What you have to do
Copy out exactly the stretch of the listing below that begins at the line containing "green diamond: moved 21 px left, 14 px up" and ends at the line containing "cyan cross: moved 3 px right", and copy nothing outside it.

START Input data

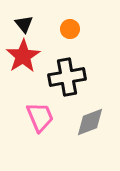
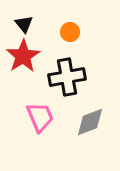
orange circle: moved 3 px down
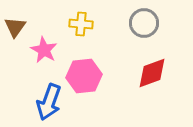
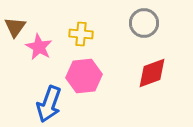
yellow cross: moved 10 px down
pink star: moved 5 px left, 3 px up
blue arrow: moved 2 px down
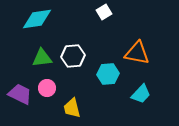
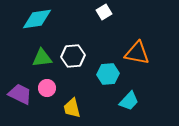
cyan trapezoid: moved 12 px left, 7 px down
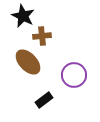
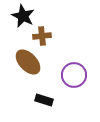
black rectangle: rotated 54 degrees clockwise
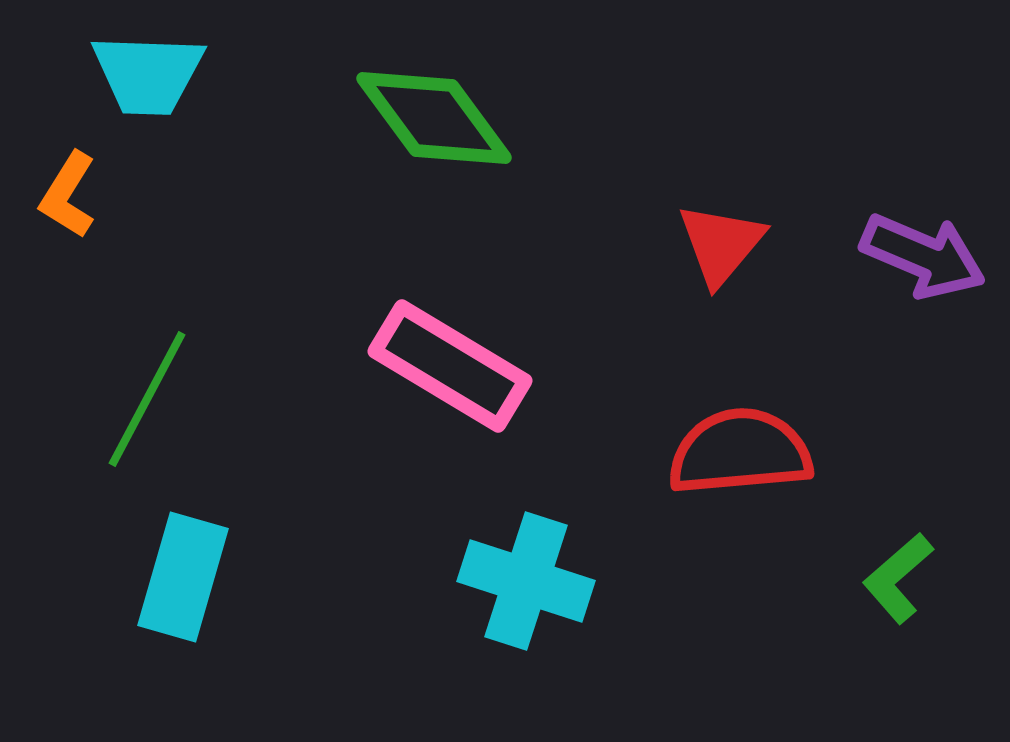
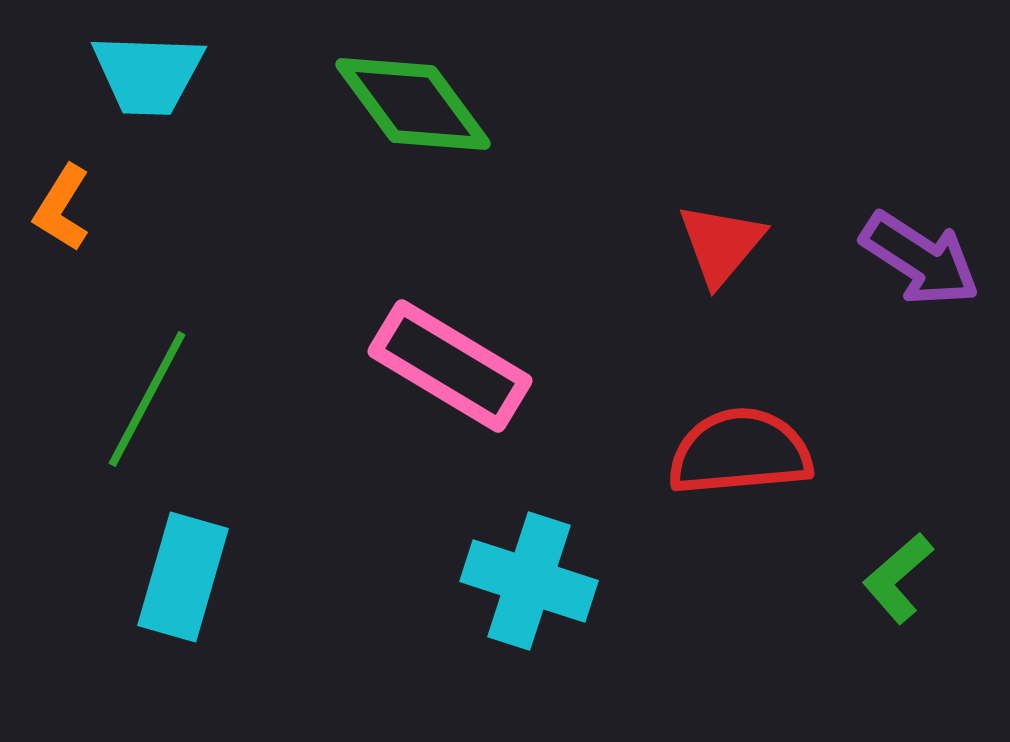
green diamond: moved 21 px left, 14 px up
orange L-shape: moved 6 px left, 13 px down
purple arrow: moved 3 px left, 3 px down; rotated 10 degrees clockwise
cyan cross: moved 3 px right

END Input data
START Input data

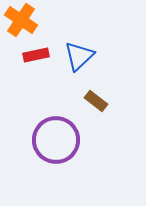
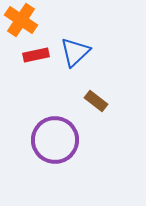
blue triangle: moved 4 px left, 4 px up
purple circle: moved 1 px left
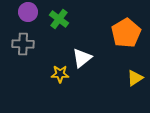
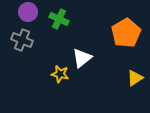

END Input data
START Input data

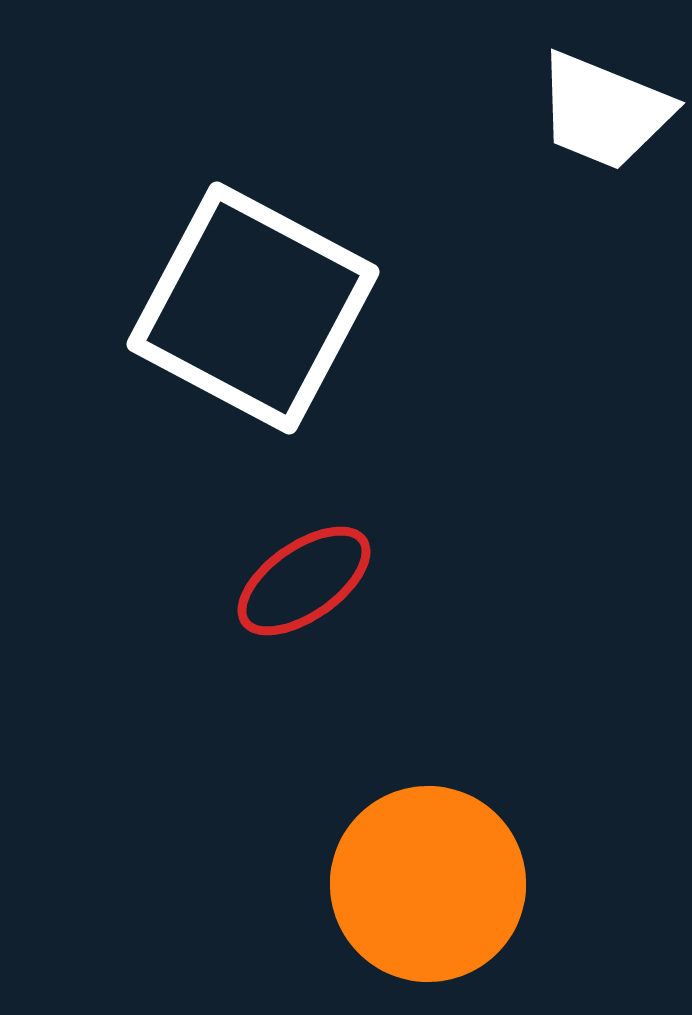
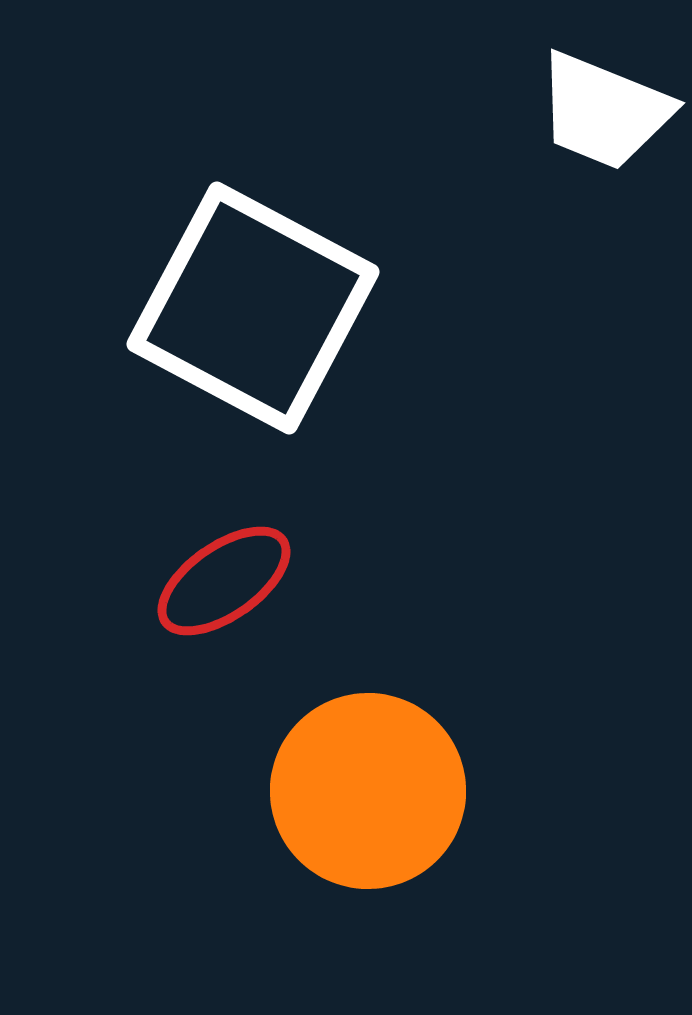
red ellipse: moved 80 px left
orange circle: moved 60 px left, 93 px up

END Input data

Solution to this task
green diamond: moved 21 px left, 14 px up
orange L-shape: moved 6 px left, 13 px down
purple arrow: moved 3 px left, 3 px down; rotated 10 degrees clockwise
cyan cross: moved 3 px right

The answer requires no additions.